◆ DATA PROVIDED:
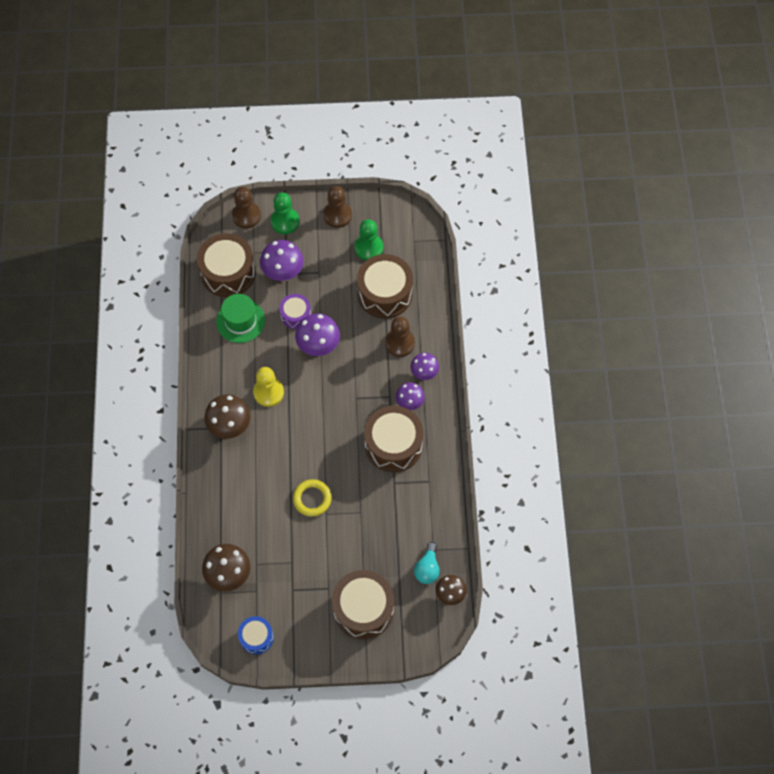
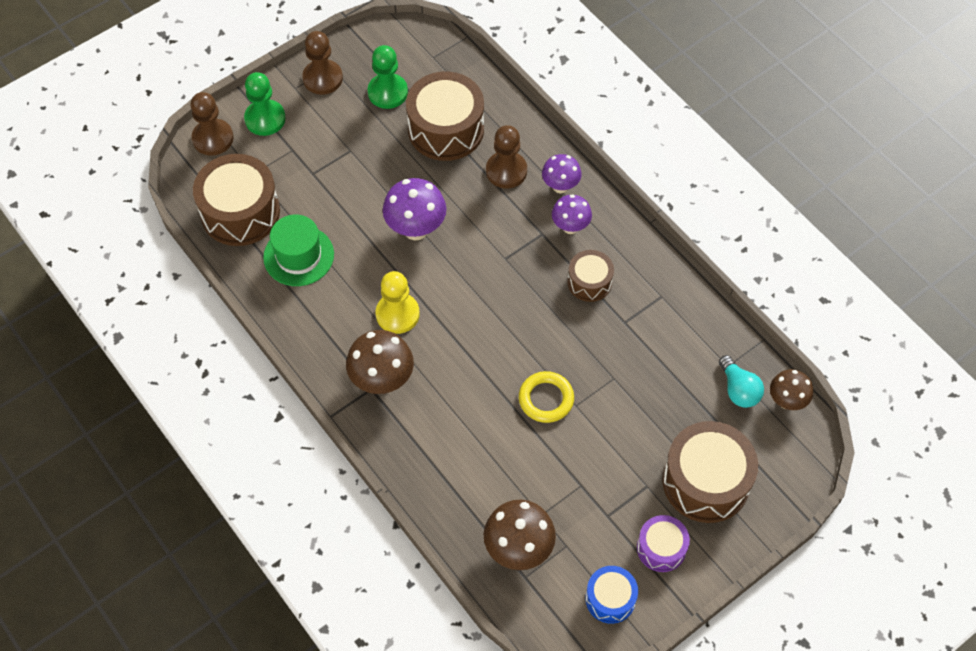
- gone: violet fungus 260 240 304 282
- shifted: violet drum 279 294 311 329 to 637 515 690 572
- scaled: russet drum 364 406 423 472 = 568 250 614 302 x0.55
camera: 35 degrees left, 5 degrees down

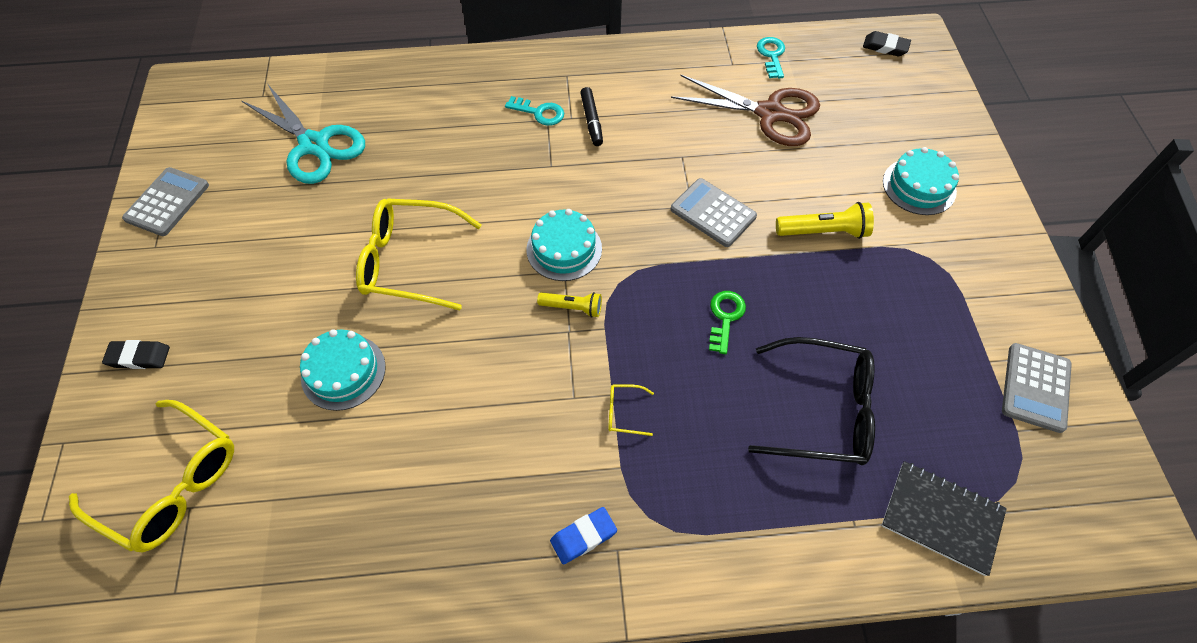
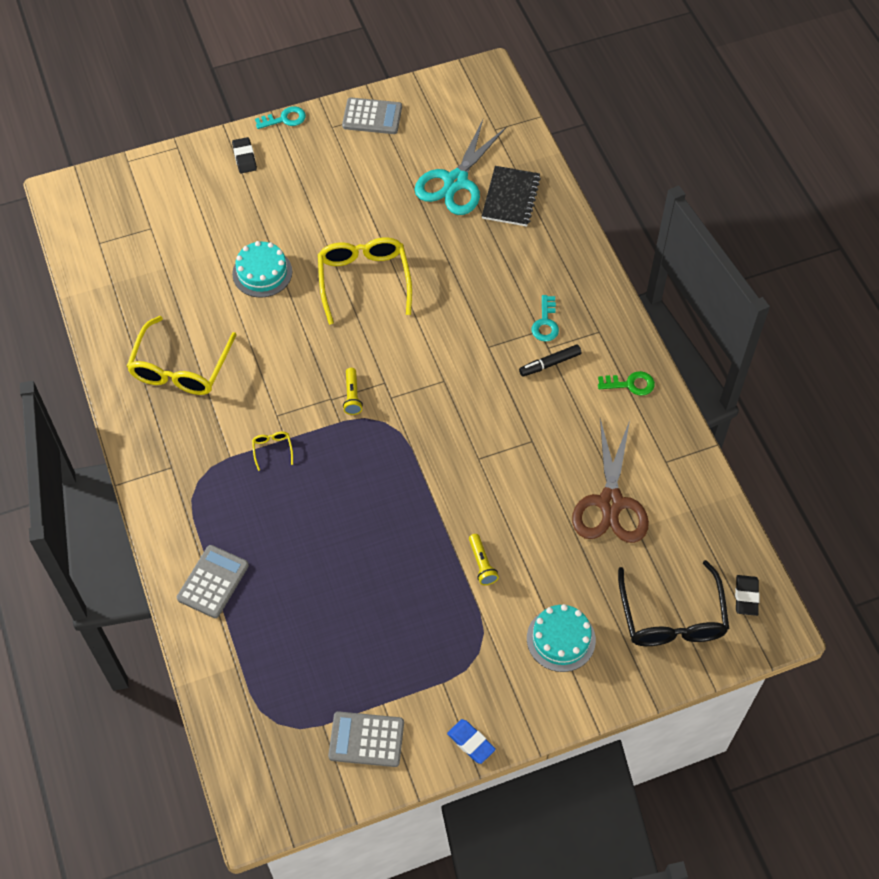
- shifted: teal key 757 37 785 78 to 255 106 306 129
- shifted: ash-grey calculator 671 178 757 247 to 177 545 249 618
- scaled: yellow torch 776 202 874 239 = 469 534 499 585 x0.65
- gone: teal cake 526 209 602 281
- shifted: emerald key 709 291 746 354 to 598 371 655 396
- shifted: ebony spectacles 748 337 875 465 to 618 560 729 646
- shifted: yellow spectacles 69 400 234 553 to 126 316 237 395
- shifted: ebony notebook 881 461 1007 576 to 482 166 541 227
- shifted: blue pencil eraser 550 507 617 564 to 447 719 496 764
camera: 75 degrees right, 0 degrees up

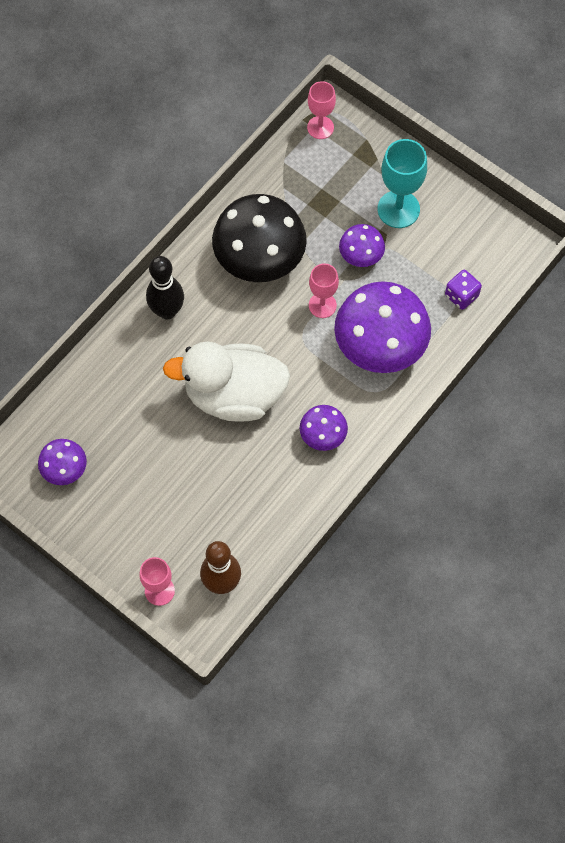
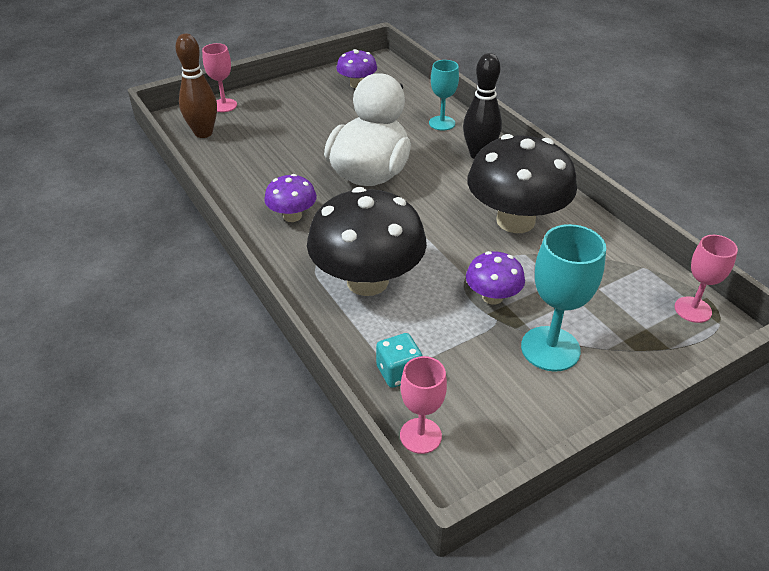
- shifted: rosy wine glass 309 263 339 318 to 400 356 447 454
- repainted: violet die 445 270 482 310 to teal die 376 333 422 388
- repainted: violet fungus 334 281 431 373 to ebony fungus 307 187 427 296
- new: teal wine glass 429 60 459 131
camera: 110 degrees right, 25 degrees down

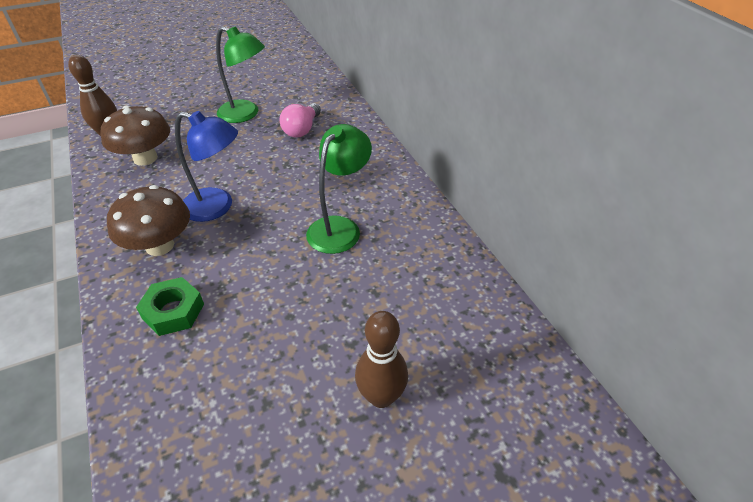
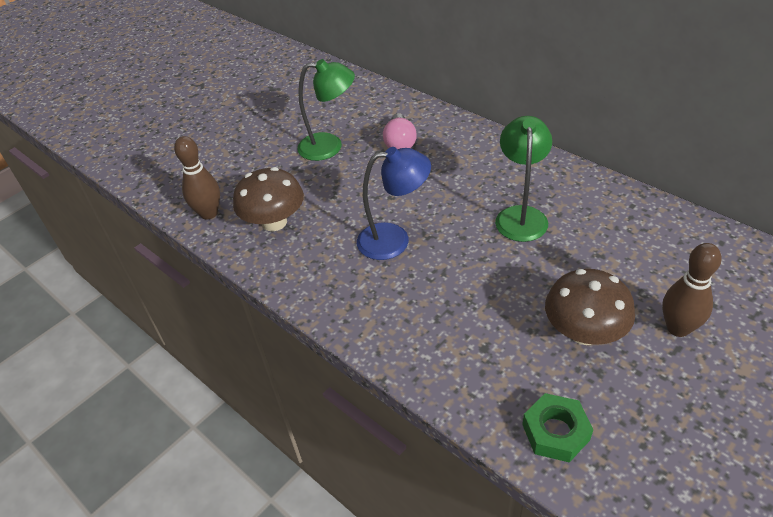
- shifted: russet fungus 107 185 190 256 to 545 269 635 345
- shifted: emerald hex nut 136 277 204 336 to 522 393 593 463
camera: 20 degrees left, 0 degrees up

◆ YOUR INSTRUCTIONS: Print the lines from the one that contains "- shifted: violet" through the last line of the data, exactly and in full, and no other lines. Pictures are not part of the copy.

◆ FINISHED TASK:
- shifted: violet drum 279 294 311 329 to 637 515 690 572
- scaled: russet drum 364 406 423 472 = 568 250 614 302 x0.55
camera: 35 degrees left, 5 degrees down

- shifted: teal key 757 37 785 78 to 255 106 306 129
- shifted: ash-grey calculator 671 178 757 247 to 177 545 249 618
- scaled: yellow torch 776 202 874 239 = 469 534 499 585 x0.65
- gone: teal cake 526 209 602 281
- shifted: emerald key 709 291 746 354 to 598 371 655 396
- shifted: ebony spectacles 748 337 875 465 to 618 560 729 646
- shifted: yellow spectacles 69 400 234 553 to 126 316 237 395
- shifted: ebony notebook 881 461 1007 576 to 482 166 541 227
- shifted: blue pencil eraser 550 507 617 564 to 447 719 496 764
camera: 75 degrees right, 0 degrees up

- shifted: rosy wine glass 309 263 339 318 to 400 356 447 454
- repainted: violet die 445 270 482 310 to teal die 376 333 422 388
- repainted: violet fungus 334 281 431 373 to ebony fungus 307 187 427 296
- new: teal wine glass 429 60 459 131
camera: 110 degrees right, 25 degrees down

- shifted: russet fungus 107 185 190 256 to 545 269 635 345
- shifted: emerald hex nut 136 277 204 336 to 522 393 593 463
camera: 20 degrees left, 0 degrees up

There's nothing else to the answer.